(Content revision data)
● ● ● ● ●

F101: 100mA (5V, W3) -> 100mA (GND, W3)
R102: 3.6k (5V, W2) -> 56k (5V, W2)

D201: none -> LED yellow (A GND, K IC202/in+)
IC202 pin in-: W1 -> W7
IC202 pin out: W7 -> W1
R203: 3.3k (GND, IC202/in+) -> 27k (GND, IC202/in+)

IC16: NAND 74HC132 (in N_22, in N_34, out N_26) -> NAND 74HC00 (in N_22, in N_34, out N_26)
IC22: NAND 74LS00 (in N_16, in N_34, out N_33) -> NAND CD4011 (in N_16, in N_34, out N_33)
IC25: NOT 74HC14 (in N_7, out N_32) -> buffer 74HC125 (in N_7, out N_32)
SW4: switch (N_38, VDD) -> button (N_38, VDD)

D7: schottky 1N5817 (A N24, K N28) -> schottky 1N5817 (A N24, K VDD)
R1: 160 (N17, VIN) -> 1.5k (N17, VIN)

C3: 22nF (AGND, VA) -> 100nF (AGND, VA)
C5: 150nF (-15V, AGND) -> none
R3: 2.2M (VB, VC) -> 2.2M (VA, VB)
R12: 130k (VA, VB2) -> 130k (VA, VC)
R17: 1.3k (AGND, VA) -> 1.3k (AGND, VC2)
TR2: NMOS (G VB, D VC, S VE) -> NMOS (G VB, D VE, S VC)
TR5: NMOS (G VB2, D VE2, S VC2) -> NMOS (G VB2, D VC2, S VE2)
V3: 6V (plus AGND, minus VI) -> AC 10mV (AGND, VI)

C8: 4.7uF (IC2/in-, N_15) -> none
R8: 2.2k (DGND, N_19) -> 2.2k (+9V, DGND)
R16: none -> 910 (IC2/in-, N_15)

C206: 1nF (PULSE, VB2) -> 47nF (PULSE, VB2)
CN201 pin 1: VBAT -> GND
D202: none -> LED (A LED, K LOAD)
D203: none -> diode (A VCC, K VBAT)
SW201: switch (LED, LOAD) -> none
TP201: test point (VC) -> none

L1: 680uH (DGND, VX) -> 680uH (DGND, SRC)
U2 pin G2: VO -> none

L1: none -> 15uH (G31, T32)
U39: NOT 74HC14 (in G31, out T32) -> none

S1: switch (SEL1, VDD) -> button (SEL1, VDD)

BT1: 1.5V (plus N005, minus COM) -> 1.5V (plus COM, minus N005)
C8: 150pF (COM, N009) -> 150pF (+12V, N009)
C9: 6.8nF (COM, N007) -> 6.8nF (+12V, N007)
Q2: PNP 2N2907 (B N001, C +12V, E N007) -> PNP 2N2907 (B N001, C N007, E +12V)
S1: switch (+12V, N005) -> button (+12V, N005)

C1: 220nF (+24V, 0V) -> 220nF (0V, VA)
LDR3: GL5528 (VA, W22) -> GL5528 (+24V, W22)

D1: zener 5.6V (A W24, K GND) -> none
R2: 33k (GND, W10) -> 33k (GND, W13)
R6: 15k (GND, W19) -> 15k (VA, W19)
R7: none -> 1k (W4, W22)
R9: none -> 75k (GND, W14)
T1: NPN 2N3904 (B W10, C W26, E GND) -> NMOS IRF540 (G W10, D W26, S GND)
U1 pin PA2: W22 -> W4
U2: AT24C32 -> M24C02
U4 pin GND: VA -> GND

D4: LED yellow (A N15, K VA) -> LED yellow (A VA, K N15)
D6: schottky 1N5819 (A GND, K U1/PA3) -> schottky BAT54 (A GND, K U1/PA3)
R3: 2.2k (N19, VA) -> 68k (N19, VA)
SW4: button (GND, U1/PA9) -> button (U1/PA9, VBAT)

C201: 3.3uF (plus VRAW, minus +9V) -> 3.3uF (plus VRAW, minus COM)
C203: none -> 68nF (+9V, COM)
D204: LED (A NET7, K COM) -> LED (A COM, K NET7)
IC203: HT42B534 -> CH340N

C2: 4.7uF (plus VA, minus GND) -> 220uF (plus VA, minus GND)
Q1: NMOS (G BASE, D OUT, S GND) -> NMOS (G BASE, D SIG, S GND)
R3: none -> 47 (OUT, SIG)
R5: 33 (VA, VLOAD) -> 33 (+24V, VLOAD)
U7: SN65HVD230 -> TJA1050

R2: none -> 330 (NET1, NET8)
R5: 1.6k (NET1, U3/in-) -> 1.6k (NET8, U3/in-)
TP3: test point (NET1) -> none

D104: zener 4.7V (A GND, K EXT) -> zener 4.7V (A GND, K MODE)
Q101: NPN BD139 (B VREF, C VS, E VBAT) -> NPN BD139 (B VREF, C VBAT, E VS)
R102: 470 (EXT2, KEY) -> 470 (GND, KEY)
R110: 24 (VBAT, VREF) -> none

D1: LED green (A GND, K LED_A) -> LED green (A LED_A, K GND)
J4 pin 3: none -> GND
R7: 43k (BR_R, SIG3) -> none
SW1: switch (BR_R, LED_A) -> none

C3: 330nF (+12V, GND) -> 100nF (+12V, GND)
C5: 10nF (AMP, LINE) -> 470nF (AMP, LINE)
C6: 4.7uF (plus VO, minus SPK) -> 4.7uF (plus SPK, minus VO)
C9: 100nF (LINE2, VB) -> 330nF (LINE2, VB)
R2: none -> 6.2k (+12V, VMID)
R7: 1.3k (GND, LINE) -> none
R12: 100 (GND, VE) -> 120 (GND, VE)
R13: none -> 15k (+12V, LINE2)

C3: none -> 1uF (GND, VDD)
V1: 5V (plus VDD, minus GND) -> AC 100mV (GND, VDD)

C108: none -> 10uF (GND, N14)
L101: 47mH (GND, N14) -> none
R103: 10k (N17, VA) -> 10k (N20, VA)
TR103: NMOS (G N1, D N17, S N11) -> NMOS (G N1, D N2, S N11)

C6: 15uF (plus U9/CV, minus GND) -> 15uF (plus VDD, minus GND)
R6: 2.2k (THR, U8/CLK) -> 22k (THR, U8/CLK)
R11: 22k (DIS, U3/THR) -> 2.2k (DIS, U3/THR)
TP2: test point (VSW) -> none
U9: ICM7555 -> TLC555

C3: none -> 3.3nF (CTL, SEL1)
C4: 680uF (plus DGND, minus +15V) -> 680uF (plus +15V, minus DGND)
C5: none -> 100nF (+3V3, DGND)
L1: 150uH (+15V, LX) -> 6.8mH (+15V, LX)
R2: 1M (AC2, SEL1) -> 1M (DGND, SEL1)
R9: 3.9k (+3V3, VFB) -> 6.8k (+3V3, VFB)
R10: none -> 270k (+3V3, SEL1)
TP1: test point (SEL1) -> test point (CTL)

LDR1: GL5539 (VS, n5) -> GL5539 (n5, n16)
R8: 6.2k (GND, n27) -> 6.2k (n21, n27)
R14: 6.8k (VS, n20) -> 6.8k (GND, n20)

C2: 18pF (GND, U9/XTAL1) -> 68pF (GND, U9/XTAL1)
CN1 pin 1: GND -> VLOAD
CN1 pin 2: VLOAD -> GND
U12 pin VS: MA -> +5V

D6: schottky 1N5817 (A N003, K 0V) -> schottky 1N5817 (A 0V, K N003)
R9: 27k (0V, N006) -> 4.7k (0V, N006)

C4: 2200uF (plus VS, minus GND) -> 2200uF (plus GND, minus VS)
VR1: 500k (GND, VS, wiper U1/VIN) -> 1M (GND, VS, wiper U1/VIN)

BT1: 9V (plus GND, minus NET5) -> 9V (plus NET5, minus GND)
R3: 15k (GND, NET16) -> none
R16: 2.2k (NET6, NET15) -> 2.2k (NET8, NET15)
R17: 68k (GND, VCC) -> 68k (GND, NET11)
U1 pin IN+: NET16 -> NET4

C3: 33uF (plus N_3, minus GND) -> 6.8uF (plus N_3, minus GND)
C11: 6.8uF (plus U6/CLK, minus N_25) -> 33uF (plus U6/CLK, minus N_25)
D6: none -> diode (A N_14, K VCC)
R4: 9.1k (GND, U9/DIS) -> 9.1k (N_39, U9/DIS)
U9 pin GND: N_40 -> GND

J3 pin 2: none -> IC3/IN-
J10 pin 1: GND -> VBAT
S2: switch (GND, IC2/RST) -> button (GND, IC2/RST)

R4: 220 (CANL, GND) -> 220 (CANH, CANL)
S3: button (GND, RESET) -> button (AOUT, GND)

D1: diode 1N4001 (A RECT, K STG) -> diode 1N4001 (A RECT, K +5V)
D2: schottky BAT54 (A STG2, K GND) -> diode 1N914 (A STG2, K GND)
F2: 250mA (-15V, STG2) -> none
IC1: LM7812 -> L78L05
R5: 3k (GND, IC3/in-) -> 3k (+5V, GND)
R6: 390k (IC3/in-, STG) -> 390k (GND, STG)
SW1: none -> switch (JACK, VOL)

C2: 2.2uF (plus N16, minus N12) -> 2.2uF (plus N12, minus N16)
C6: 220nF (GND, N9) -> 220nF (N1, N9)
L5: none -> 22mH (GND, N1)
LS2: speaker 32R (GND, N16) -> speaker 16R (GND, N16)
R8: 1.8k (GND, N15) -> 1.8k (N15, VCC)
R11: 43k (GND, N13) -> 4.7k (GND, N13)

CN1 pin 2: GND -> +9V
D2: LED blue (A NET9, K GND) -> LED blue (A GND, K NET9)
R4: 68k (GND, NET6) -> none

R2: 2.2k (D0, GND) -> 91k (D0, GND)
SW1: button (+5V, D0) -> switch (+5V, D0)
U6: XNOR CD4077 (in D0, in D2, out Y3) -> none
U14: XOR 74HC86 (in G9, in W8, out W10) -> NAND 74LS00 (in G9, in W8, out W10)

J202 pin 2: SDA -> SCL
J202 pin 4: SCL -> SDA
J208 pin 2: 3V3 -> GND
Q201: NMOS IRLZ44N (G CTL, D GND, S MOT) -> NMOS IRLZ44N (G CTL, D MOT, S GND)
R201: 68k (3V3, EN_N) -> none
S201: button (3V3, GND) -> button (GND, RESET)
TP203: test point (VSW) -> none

● ● ● ● ●

● **TASK BRIEF**:
Among the records above, only the lines between the line holding "C9: 6.8nF (COM, N007) -> 6.8nF (+12V, N007)" and the line holding "D104: zener 4.7V", inclusive, are to be output, exactly as written.

● **RESULT OF THIS EXERCISE**:
C9: 6.8nF (COM, N007) -> 6.8nF (+12V, N007)
Q2: PNP 2N2907 (B N001, C +12V, E N007) -> PNP 2N2907 (B N001, C N007, E +12V)
S1: switch (+12V, N005) -> button (+12V, N005)

C1: 220nF (+24V, 0V) -> 220nF (0V, VA)
LDR3: GL5528 (VA, W22) -> GL5528 (+24V, W22)

D1: zener 5.6V (A W24, K GND) -> none
R2: 33k (GND, W10) -> 33k (GND, W13)
R6: 15k (GND, W19) -> 15k (VA, W19)
R7: none -> 1k (W4, W22)
R9: none -> 75k (GND, W14)
T1: NPN 2N3904 (B W10, C W26, E GND) -> NMOS IRF540 (G W10, D W26, S GND)
U1 pin PA2: W22 -> W4
U2: AT24C32 -> M24C02
U4 pin GND: VA -> GND

D4: LED yellow (A N15, K VA) -> LED yellow (A VA, K N15)
D6: schottky 1N5819 (A GND, K U1/PA3) -> schottky BAT54 (A GND, K U1/PA3)
R3: 2.2k (N19, VA) -> 68k (N19, VA)
SW4: button (GND, U1/PA9) -> button (U1/PA9, VBAT)

C201: 3.3uF (plus VRAW, minus +9V) -> 3.3uF (plus VRAW, minus COM)
C203: none -> 68nF (+9V, COM)
D204: LED (A NET7, K COM) -> LED (A COM, K NET7)
IC203: HT42B534 -> CH340N

C2: 4.7uF (plus VA, minus GND) -> 220uF (plus VA, minus GND)
Q1: NMOS (G BASE, D OUT, S GND) -> NMOS (G BASE, D SIG, S GND)
R3: none -> 47 (OUT, SIG)
R5: 33 (VA, VLOAD) -> 33 (+24V, VLOAD)
U7: SN65HVD230 -> TJA1050

R2: none -> 330 (NET1, NET8)
R5: 1.6k (NET1, U3/in-) -> 1.6k (NET8, U3/in-)
TP3: test point (NET1) -> none

D104: zener 4.7V (A GND, K EXT) -> zener 4.7V (A GND, K MODE)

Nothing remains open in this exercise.